The line containing "red arrow: (99, 28) -> (132, 39), moved" marks the end, so write out exactly every line from the top of the entries below through that one.

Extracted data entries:
====
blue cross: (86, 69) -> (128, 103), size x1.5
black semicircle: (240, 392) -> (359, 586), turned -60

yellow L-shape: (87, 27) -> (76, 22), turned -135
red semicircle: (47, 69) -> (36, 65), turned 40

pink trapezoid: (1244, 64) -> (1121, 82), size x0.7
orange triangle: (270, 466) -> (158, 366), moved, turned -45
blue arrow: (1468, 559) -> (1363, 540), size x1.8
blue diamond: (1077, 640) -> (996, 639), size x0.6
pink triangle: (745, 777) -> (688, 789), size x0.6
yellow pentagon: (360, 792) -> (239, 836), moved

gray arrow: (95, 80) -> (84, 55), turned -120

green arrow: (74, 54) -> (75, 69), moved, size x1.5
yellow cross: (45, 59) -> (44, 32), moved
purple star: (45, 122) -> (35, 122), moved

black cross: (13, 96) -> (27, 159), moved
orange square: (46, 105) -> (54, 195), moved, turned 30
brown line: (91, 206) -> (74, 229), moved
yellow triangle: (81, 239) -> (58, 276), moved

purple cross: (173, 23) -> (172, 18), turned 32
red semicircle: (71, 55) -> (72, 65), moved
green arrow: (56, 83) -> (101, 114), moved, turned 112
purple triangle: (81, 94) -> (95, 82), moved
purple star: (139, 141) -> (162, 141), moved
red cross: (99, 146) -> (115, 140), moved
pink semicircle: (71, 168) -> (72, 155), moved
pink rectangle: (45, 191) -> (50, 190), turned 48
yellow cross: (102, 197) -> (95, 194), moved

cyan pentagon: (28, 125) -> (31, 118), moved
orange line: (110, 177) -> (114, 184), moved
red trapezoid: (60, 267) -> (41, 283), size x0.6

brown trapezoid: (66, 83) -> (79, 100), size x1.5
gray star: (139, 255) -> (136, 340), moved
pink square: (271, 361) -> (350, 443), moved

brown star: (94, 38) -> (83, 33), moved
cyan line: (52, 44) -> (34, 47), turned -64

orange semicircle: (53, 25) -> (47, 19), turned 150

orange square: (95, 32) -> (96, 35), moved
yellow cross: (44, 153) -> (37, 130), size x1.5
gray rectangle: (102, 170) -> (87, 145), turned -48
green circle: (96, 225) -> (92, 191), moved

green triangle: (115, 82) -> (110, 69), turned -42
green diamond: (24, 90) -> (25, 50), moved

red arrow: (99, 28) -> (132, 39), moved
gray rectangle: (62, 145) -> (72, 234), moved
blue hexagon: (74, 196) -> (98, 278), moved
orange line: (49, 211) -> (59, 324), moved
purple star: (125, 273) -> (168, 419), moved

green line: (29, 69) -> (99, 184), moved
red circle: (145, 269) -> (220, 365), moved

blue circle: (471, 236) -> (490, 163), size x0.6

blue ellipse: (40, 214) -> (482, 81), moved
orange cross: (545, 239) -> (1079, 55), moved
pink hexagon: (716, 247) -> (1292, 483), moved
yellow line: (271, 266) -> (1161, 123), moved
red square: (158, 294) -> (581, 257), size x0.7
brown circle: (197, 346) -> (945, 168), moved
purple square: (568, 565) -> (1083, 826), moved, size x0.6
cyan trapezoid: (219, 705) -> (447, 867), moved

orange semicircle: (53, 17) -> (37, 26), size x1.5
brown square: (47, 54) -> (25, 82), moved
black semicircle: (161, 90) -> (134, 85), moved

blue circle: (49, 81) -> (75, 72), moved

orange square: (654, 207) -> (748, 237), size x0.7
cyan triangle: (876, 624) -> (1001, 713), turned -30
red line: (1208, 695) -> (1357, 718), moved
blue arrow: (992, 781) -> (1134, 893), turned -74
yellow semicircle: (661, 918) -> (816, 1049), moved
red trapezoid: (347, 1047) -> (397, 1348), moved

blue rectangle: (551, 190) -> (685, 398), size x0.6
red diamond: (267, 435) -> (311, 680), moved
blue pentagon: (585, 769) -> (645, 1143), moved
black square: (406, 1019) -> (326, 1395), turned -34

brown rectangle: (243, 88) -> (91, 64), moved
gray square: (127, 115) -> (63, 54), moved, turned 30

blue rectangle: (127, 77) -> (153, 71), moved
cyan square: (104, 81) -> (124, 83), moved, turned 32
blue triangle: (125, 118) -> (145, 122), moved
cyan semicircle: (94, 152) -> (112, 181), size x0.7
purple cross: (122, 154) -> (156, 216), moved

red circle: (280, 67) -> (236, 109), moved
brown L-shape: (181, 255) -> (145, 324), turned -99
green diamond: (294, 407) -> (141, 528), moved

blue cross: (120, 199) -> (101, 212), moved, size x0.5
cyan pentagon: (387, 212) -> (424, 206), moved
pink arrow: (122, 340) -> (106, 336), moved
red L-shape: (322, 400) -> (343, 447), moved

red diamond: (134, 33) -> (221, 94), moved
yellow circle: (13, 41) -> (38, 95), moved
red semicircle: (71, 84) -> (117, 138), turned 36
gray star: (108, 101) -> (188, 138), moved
====
### Solution to the exercise
blue cross: (86, 69) -> (128, 103), size x1.5
black semicircle: (240, 392) -> (359, 586), turned -60

yellow L-shape: (87, 27) -> (76, 22), turned -135
red semicircle: (47, 69) -> (36, 65), turned 40

pink trapezoid: (1244, 64) -> (1121, 82), size x0.7
orange triangle: (270, 466) -> (158, 366), moved, turned -45
blue arrow: (1468, 559) -> (1363, 540), size x1.8
blue diamond: (1077, 640) -> (996, 639), size x0.6
pink triangle: (745, 777) -> (688, 789), size x0.6
yellow pentagon: (360, 792) -> (239, 836), moved

gray arrow: (95, 80) -> (84, 55), turned -120

green arrow: (74, 54) -> (75, 69), moved, size x1.5
yellow cross: (45, 59) -> (44, 32), moved
purple star: (45, 122) -> (35, 122), moved

black cross: (13, 96) -> (27, 159), moved
orange square: (46, 105) -> (54, 195), moved, turned 30
brown line: (91, 206) -> (74, 229), moved
yellow triangle: (81, 239) -> (58, 276), moved

purple cross: (173, 23) -> (172, 18), turned 32
red semicircle: (71, 55) -> (72, 65), moved
green arrow: (56, 83) -> (101, 114), moved, turned 112
purple triangle: (81, 94) -> (95, 82), moved
purple star: (139, 141) -> (162, 141), moved
red cross: (99, 146) -> (115, 140), moved
pink semicircle: (71, 168) -> (72, 155), moved
pink rectangle: (45, 191) -> (50, 190), turned 48
yellow cross: (102, 197) -> (95, 194), moved

cyan pentagon: (28, 125) -> (31, 118), moved
orange line: (110, 177) -> (114, 184), moved
red trapezoid: (60, 267) -> (41, 283), size x0.6

brown trapezoid: (66, 83) -> (79, 100), size x1.5
gray star: (139, 255) -> (136, 340), moved
pink square: (271, 361) -> (350, 443), moved

brown star: (94, 38) -> (83, 33), moved
cyan line: (52, 44) -> (34, 47), turned -64

orange semicircle: (53, 25) -> (47, 19), turned 150

orange square: (95, 32) -> (96, 35), moved
yellow cross: (44, 153) -> (37, 130), size x1.5
gray rectangle: (102, 170) -> (87, 145), turned -48
green circle: (96, 225) -> (92, 191), moved

green triangle: (115, 82) -> (110, 69), turned -42
green diamond: (24, 90) -> (25, 50), moved

red arrow: (99, 28) -> (132, 39), moved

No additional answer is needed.